Copy the following data verbatim, beginning with the line that contains "storm (399, 800)" and continuing through the line that contains "fact (524, 1139)".

◆ **SUPPLIED MATERIAL**:
★ ★ ★ ★ ★

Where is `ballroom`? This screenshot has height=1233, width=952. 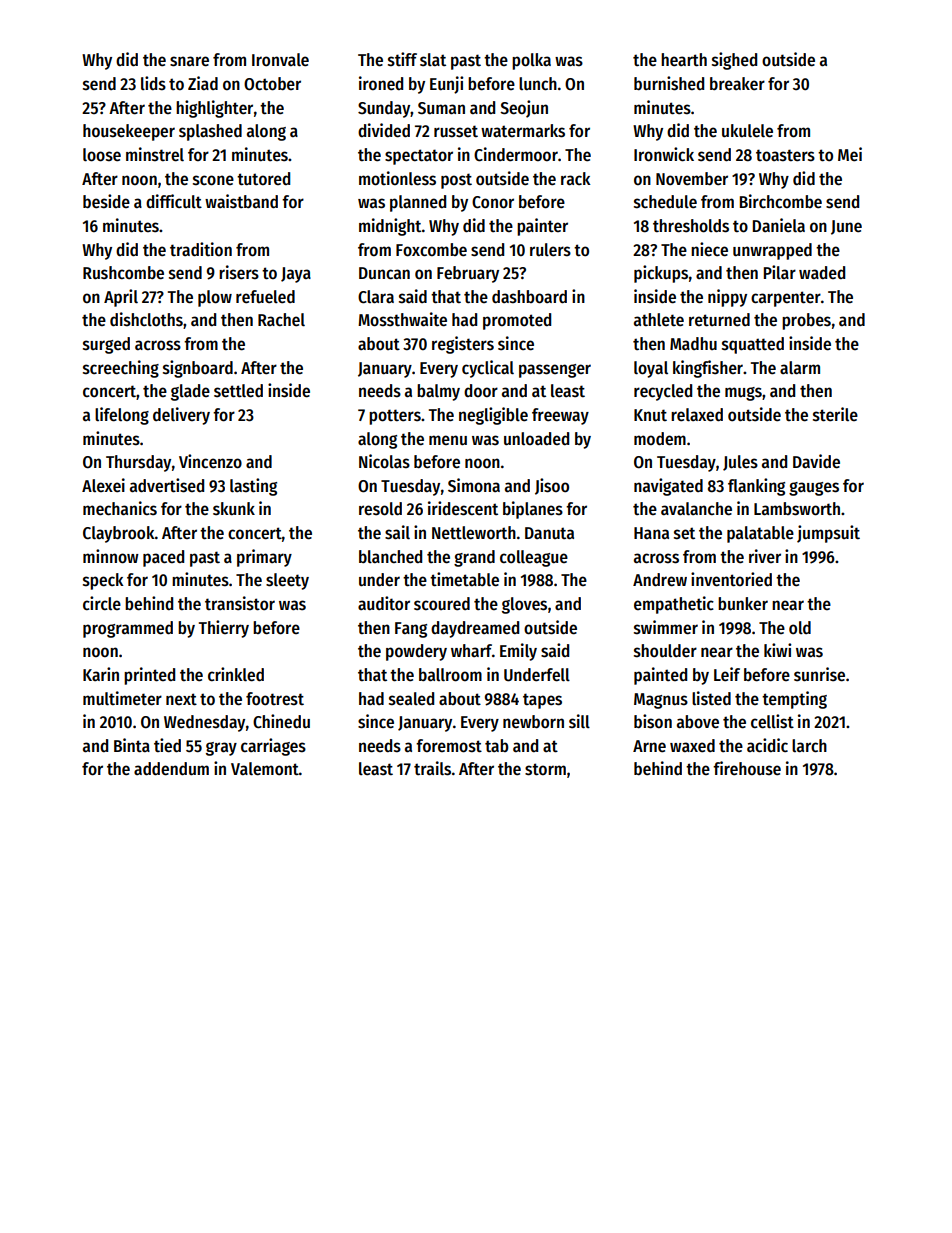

★ ★ ★ ★ ★

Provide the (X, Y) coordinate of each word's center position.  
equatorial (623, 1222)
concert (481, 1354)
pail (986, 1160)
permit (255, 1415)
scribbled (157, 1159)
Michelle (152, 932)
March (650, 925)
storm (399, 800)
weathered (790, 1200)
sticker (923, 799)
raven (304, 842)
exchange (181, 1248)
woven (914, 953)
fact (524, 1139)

★ ★ ★ ★ ★

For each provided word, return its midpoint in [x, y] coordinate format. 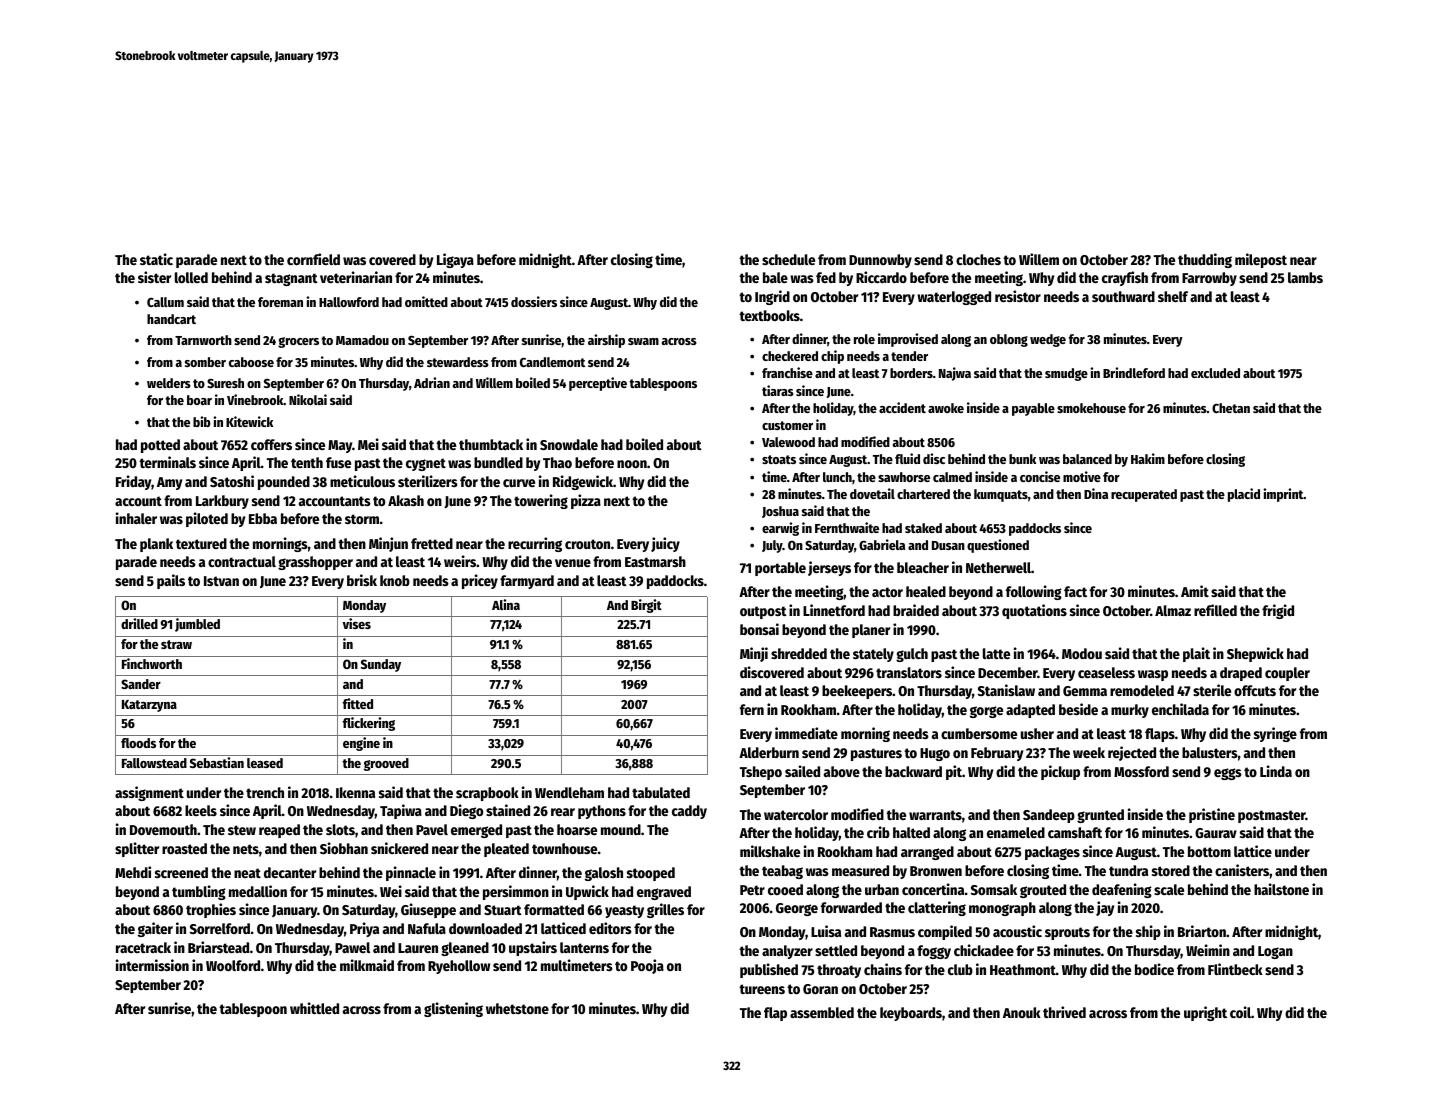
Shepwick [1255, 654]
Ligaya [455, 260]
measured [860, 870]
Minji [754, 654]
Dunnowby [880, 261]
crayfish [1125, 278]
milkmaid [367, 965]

★ ★ ★ ★ ★

◆ **SOLUTION BELOW**:
storm (399, 800)
weathered (790, 1200)
sticker (923, 799)
raven (304, 842)
exchange (181, 1248)
woven (914, 953)
fact (524, 1139)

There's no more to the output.